[Opening INPUT MATERIAL section]
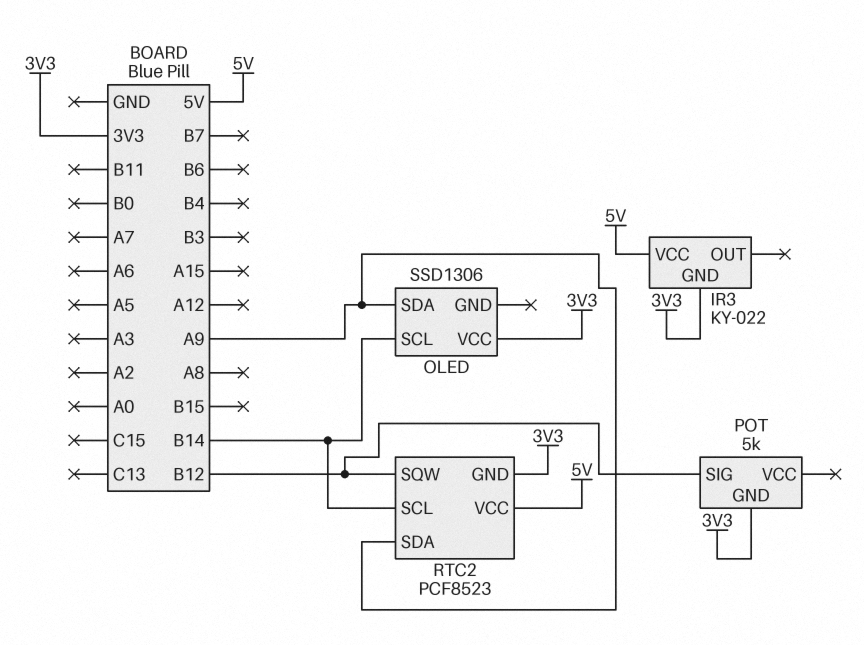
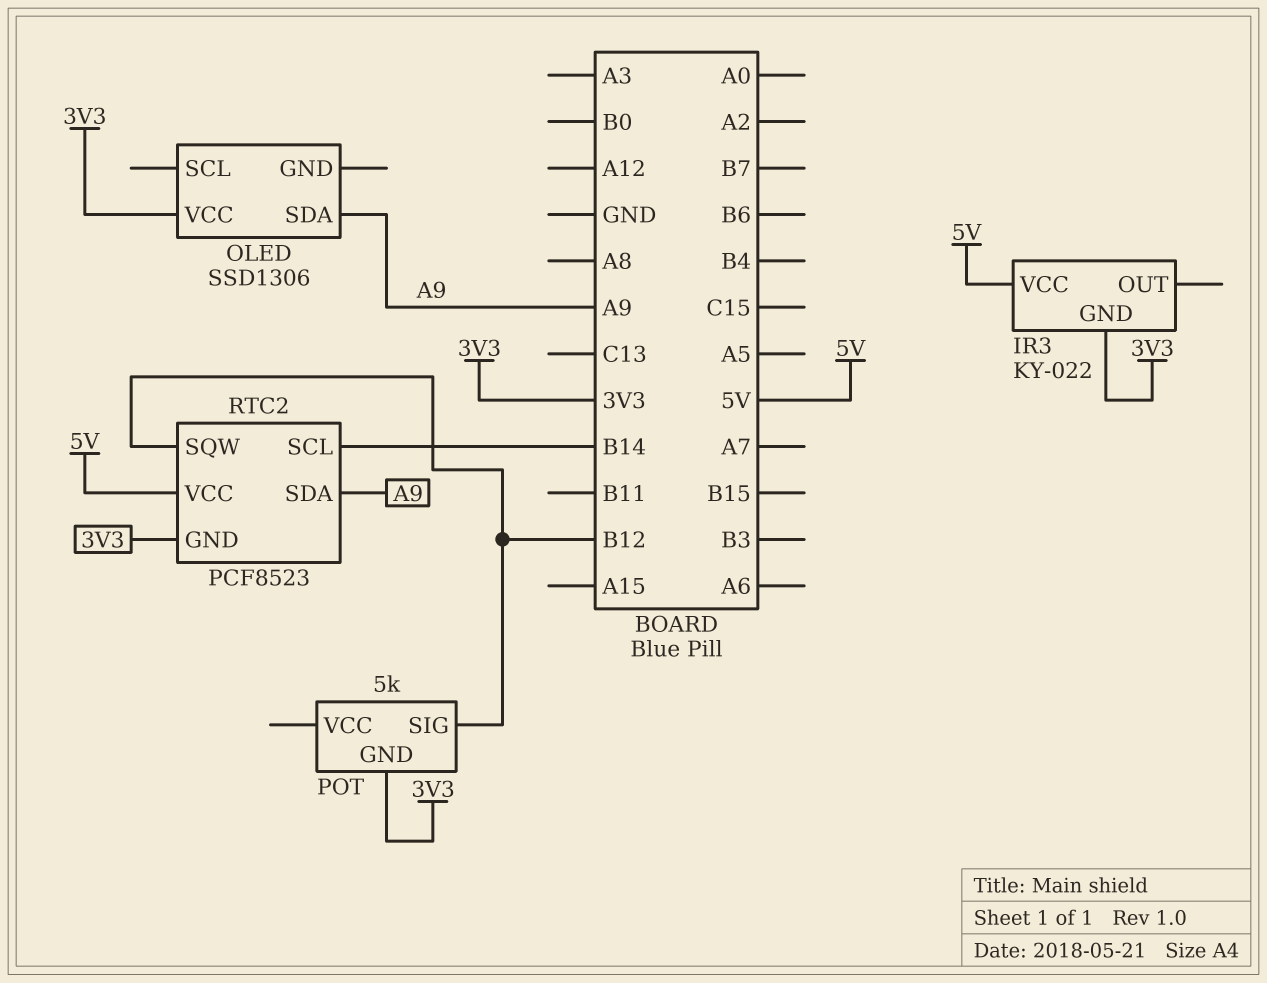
OLED pin SCL: B14 -> none

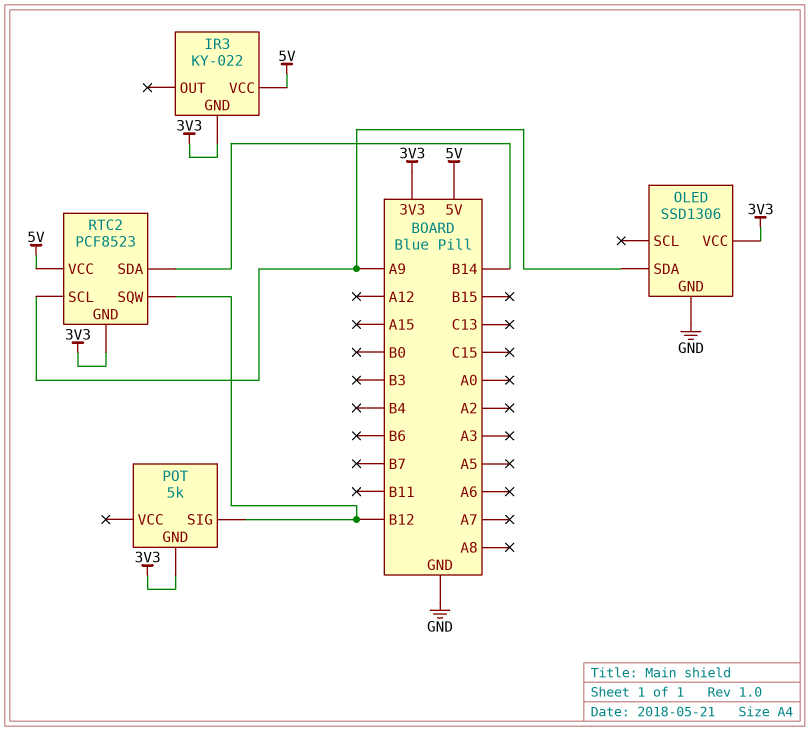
OLED pin GND: none -> GND
RTC2 pin SCL: B14 -> A9
RTC2 pin SDA: A9 -> B14

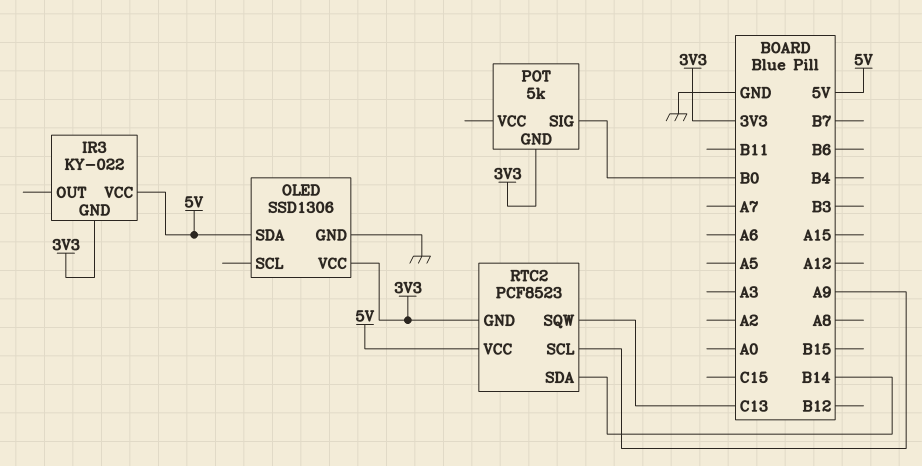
OLED pin SDA: A9 -> 5V
POT pin SIG: B12 -> B0
RTC2 pin SQW: B12 -> C13

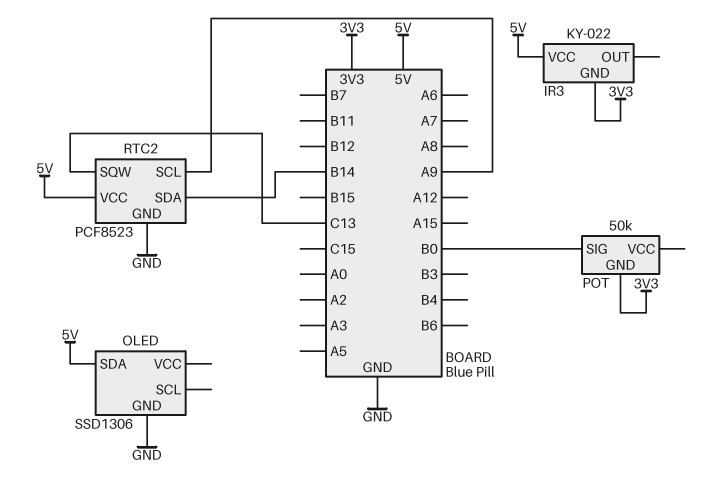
OLED pin VCC: 3V3 -> none
POT: 5k -> 50k
RTC2 pin GND: 3V3 -> GND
[Closing INPUT MATERIAL section]
TASK TO CARRY OUT: Check each line of the listing above. Copy the ones with the word "none".

REPLY TO THE EXERCISE:
OLED pin SCL: B14 -> none
OLED pin GND: none -> GND
OLED pin VCC: 3V3 -> none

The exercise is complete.